+++ Recorded data +++

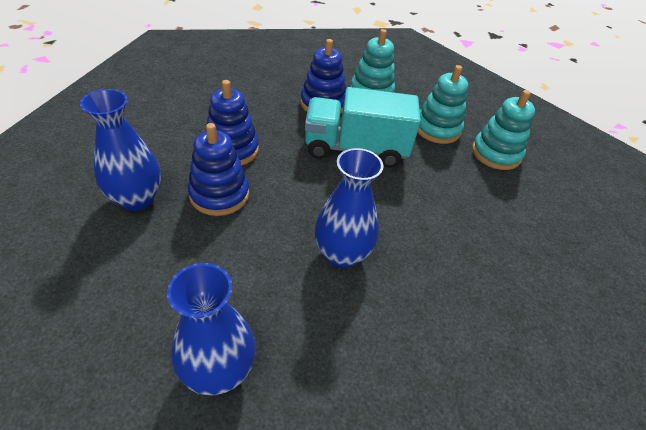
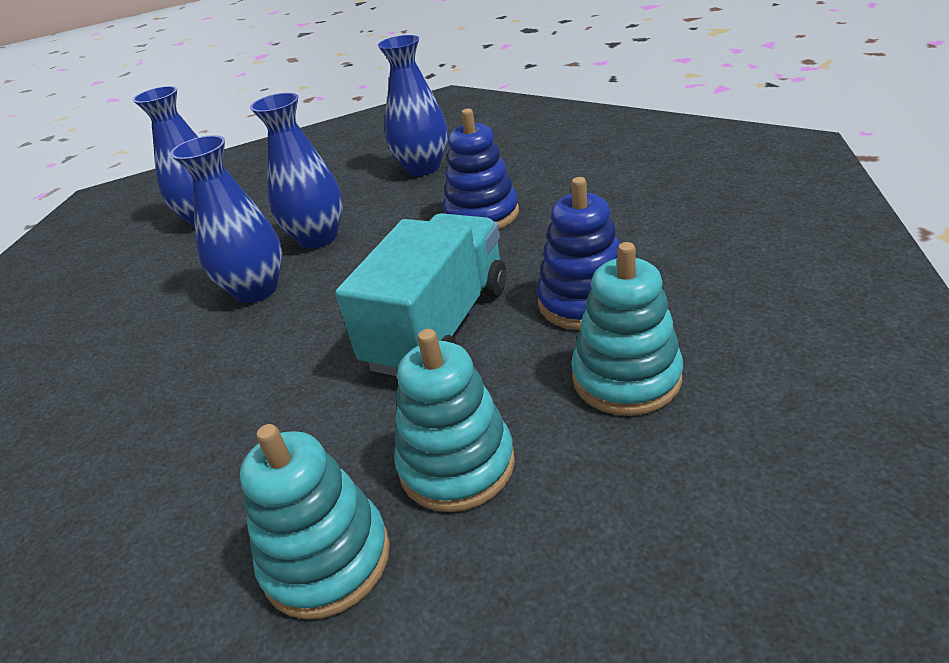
camera: 120 degrees right, 10 degrees down
(219, 194) = (403, 210): blue stacking toy -> none
(263, 240) = (318, 238): none -> blue vase

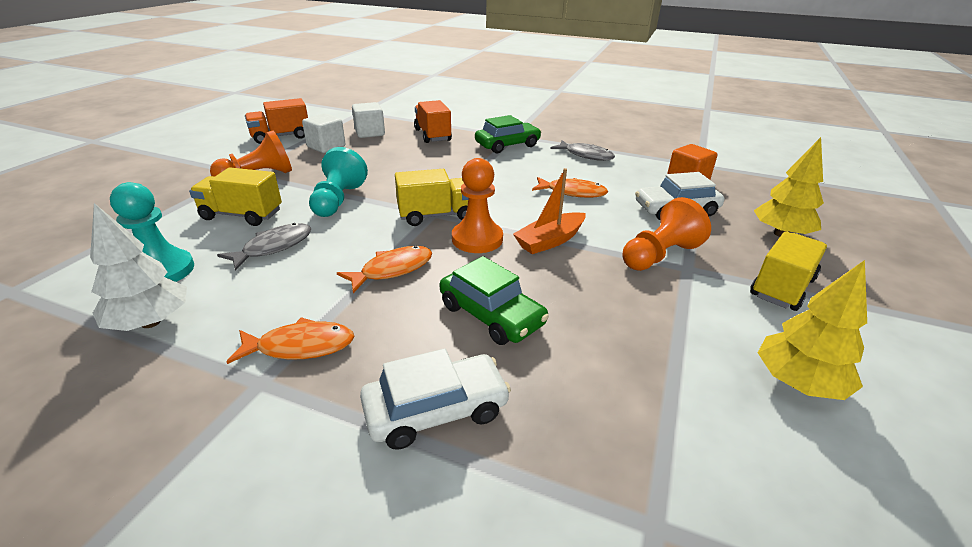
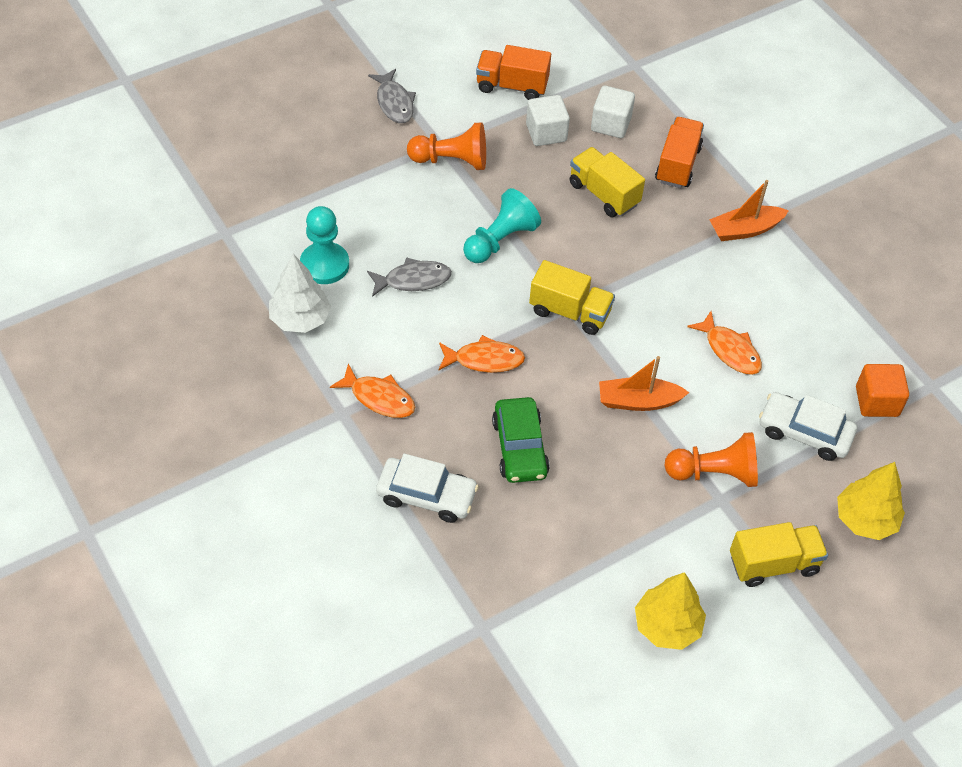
camera: 35 degrees right, 20 degrees up
(242, 215) = (409, 219): yellow truck -> yellow truck (603, 194)
(477, 239) = (578, 363): orange pawn -> none
(507, 145) = (745, 230): green car -> orange boat
(586, 155) = (815, 297): grey fish -> grey fish (394, 103)

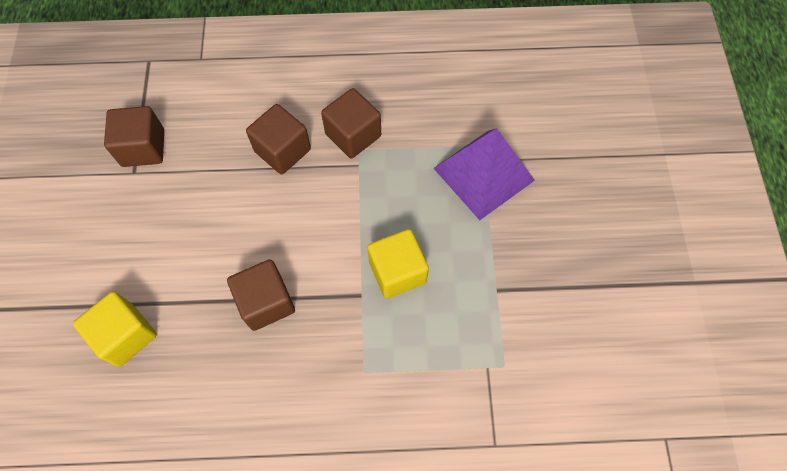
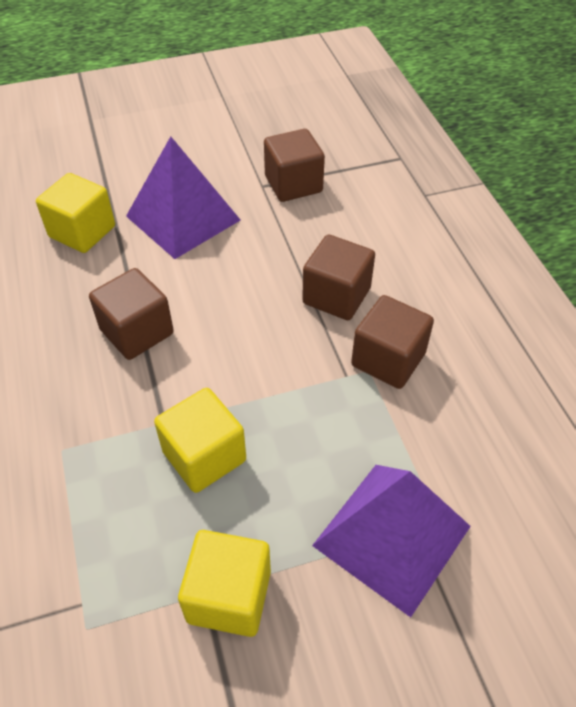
camera: 75 degrees right, 15 degrees down
(146, 245) = (183, 218): none -> purple pyramid
(501, 275) = (229, 596): none -> yellow cube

+++

### [Task to complete]
Type the entries above out again exactly, with no pictures.

### [Expected answer]
camera: 120 degrees right, 10 degrees down
(219, 194) = (403, 210): blue stacking toy -> none
(263, 240) = (318, 238): none -> blue vase

camera: 35 degrees right, 20 degrees up
(242, 215) = (409, 219): yellow truck -> yellow truck (603, 194)
(477, 239) = (578, 363): orange pawn -> none
(507, 145) = (745, 230): green car -> orange boat
(586, 155) = (815, 297): grey fish -> grey fish (394, 103)

camera: 75 degrees right, 15 degrees down
(146, 245) = (183, 218): none -> purple pyramid
(501, 275) = (229, 596): none -> yellow cube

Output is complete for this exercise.